▶ [WHAT YOU WILL DO]:
Write out only the lines from the top of the listing below through the one with "R204: 2.2M (+9V, VB) -> 2.2M (ADJ, GND)", exactly as they stand, while keeping pictures out of the copy.

......

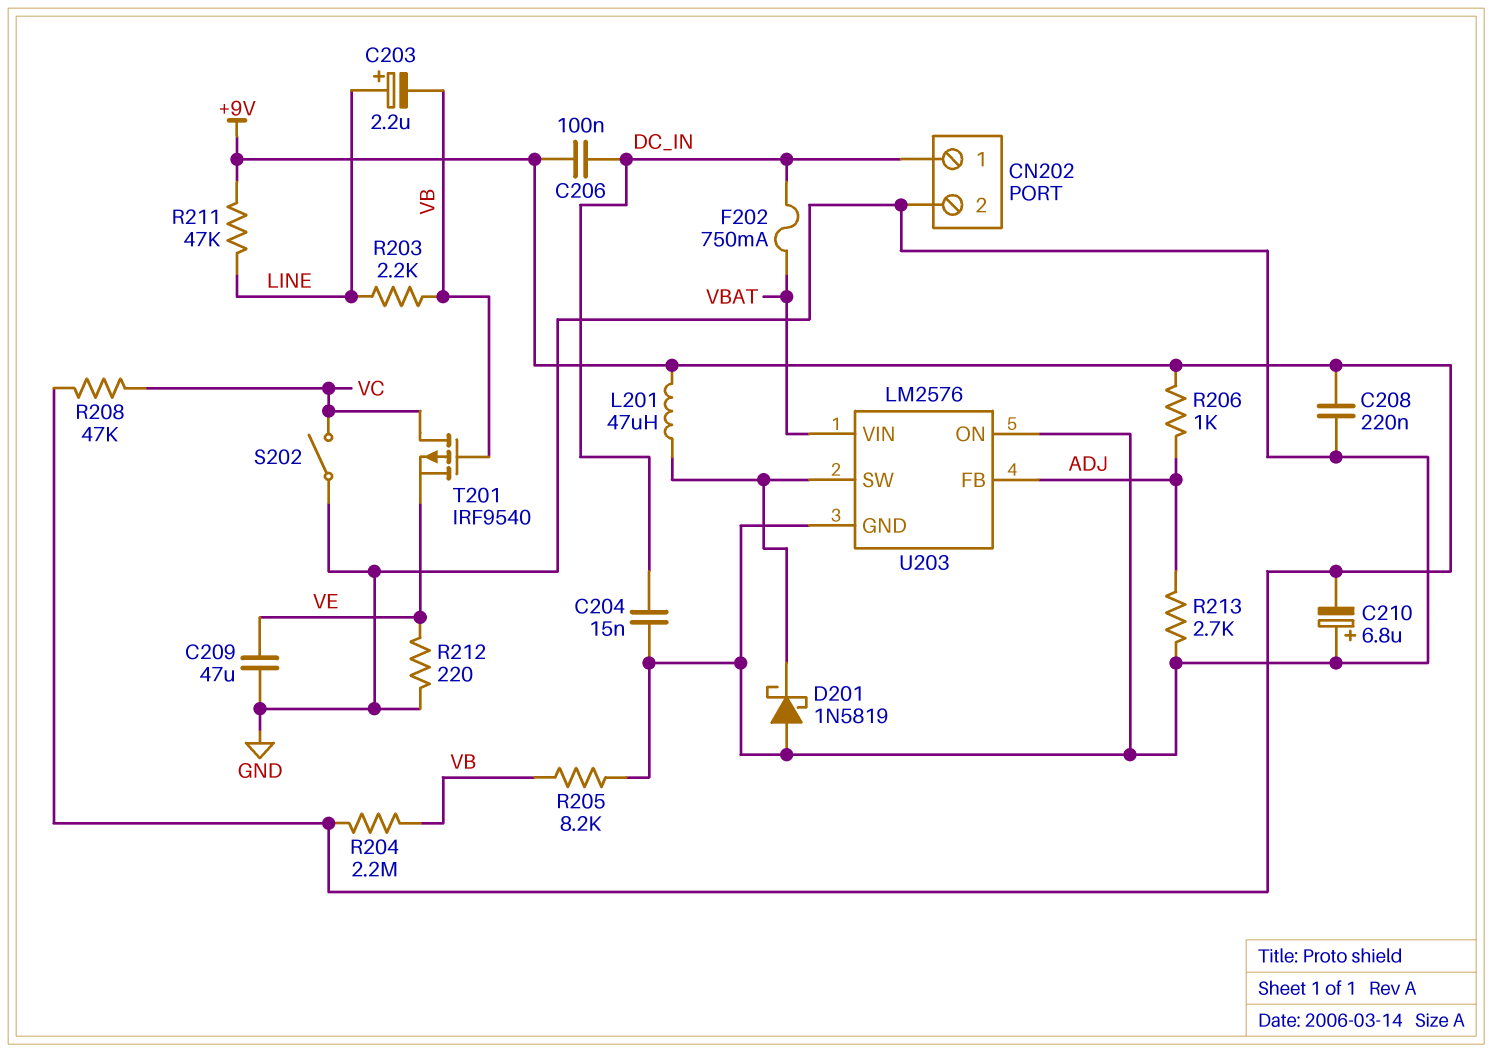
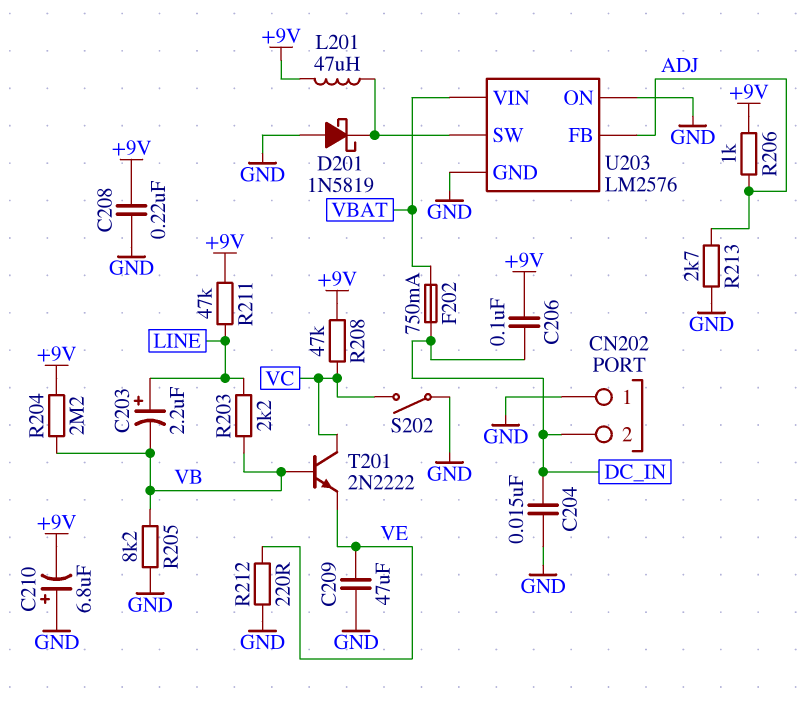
CN202 pin 1: DC_IN -> GND
CN202 pin 2: GND -> DC_IN
T201: PMOS IRF9540 (G VB, D VC, S VE) -> NPN 2N2222 (B VB, C VC, E VE)

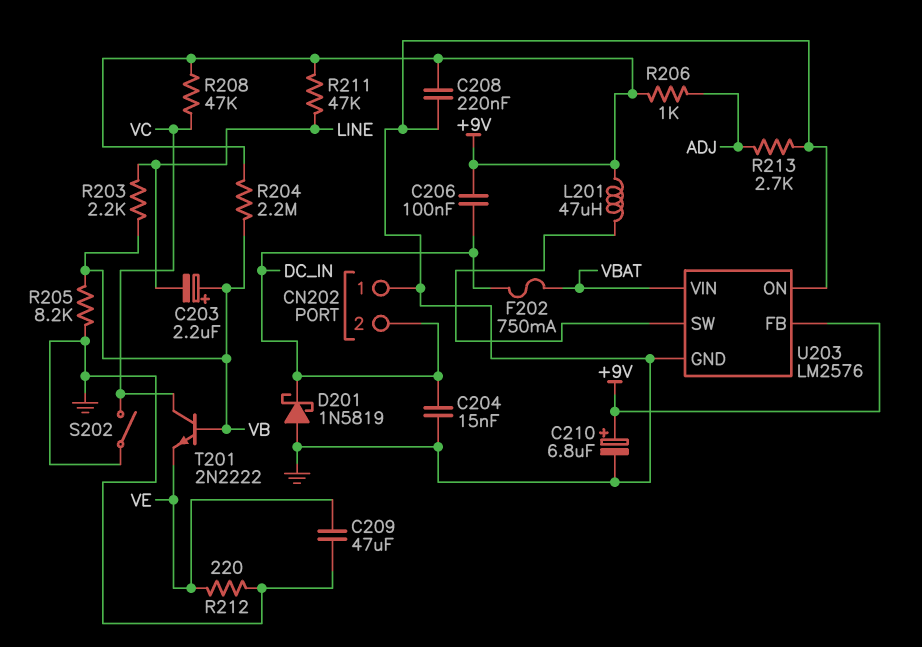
C203: 2.2uF (plus LINE, minus VB) -> 2.2uF (plus VB, minus LINE)
C210: 6.8uF (plus GND, minus +9V) -> 6.8uF (plus +9V, minus GND)
D201: schottky 1N5819 (A GND, K U203/SW) -> schottky 1N5819 (A GND, K DC_IN)
U203 pin FB: ADJ -> +9V

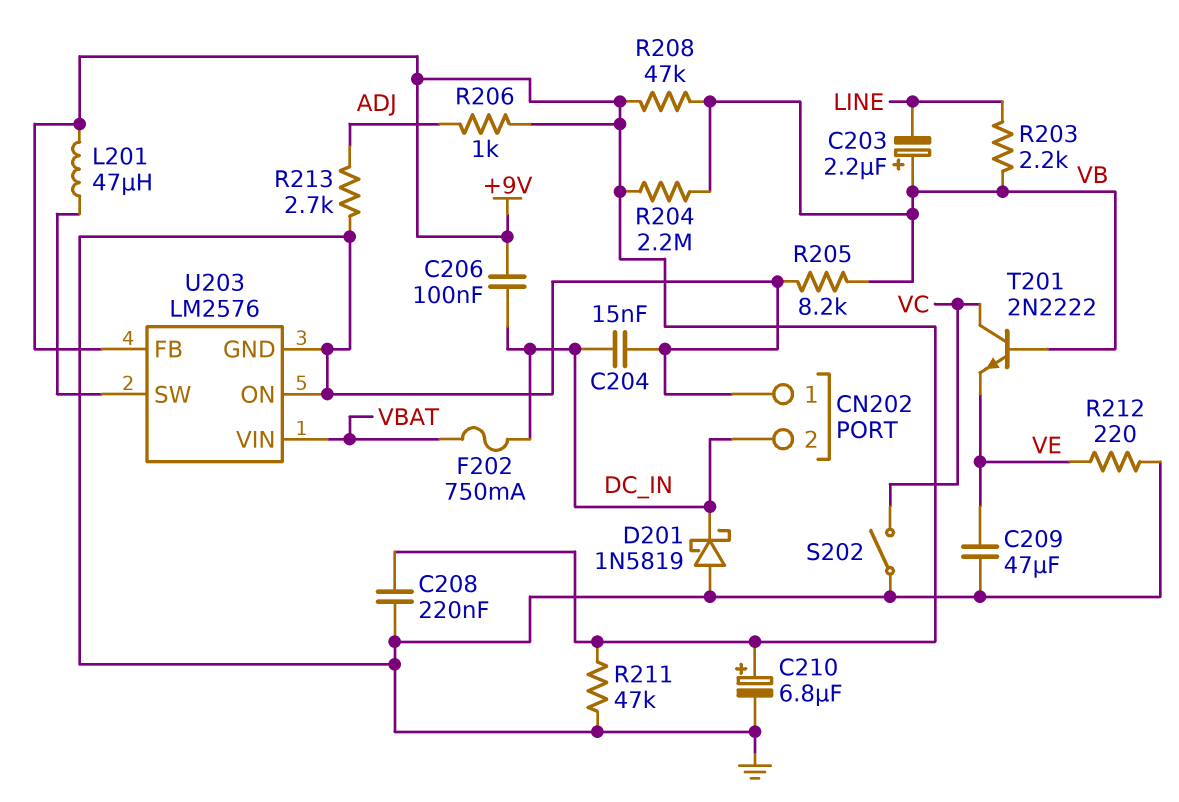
R208: 47k (+9V, VC) -> 47k (+9V, VB)
R211: 47k (+9V, LINE) -> 47k (+9V, GND)

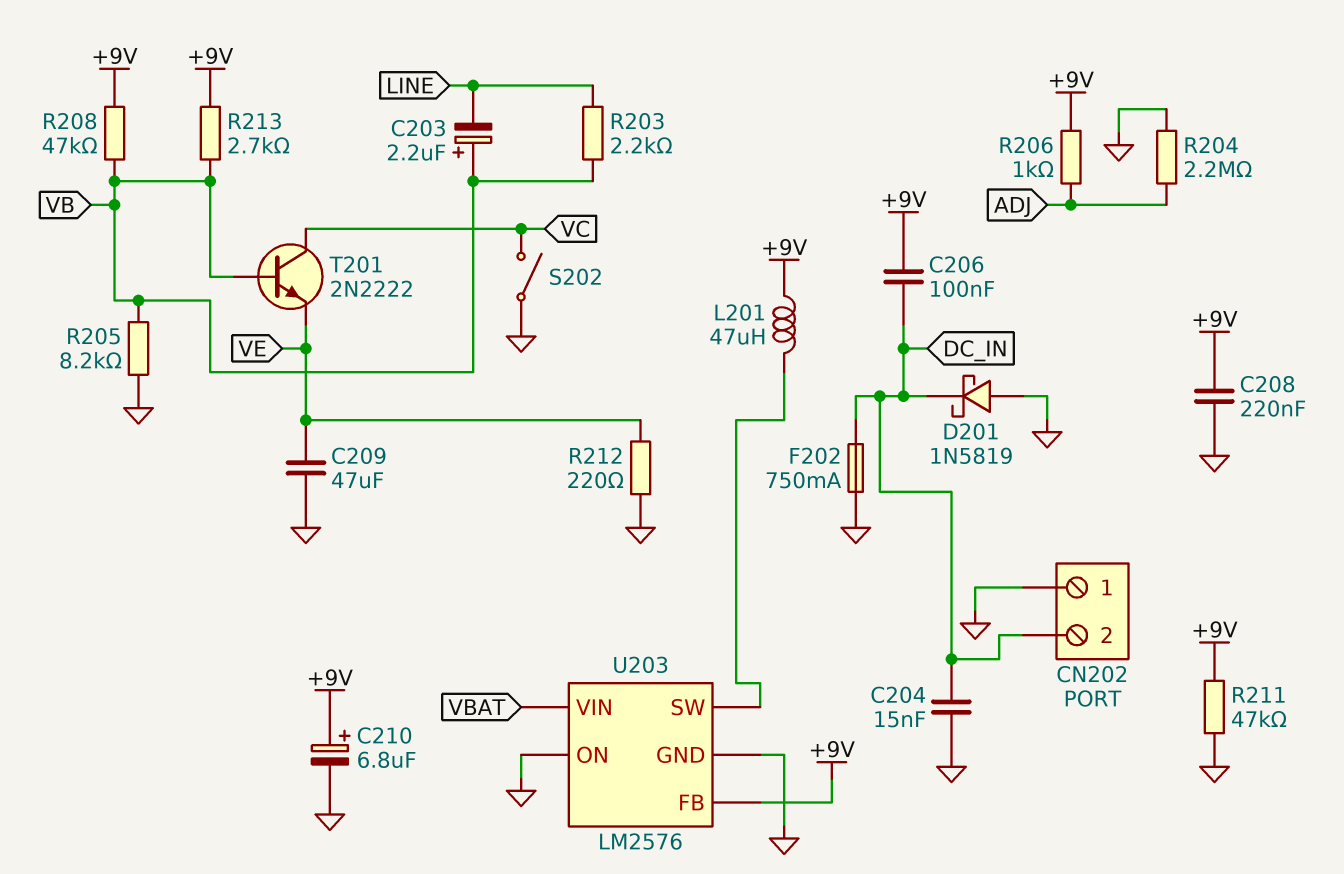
F202: 750mA (DC_IN, VBAT) -> 750mA (DC_IN, GND)
R204: 2.2M (+9V, VB) -> 2.2M (ADJ, GND)
R213: 2.7k (ADJ, GND) -> 2.7k (+9V, VB)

......

▶ [YOUR RESPONSE]:
CN202 pin 1: DC_IN -> GND
CN202 pin 2: GND -> DC_IN
T201: PMOS IRF9540 (G VB, D VC, S VE) -> NPN 2N2222 (B VB, C VC, E VE)

C203: 2.2uF (plus LINE, minus VB) -> 2.2uF (plus VB, minus LINE)
C210: 6.8uF (plus GND, minus +9V) -> 6.8uF (plus +9V, minus GND)
D201: schottky 1N5819 (A GND, K U203/SW) -> schottky 1N5819 (A GND, K DC_IN)
U203 pin FB: ADJ -> +9V

R208: 47k (+9V, VC) -> 47k (+9V, VB)
R211: 47k (+9V, LINE) -> 47k (+9V, GND)

F202: 750mA (DC_IN, VBAT) -> 750mA (DC_IN, GND)
R204: 2.2M (+9V, VB) -> 2.2M (ADJ, GND)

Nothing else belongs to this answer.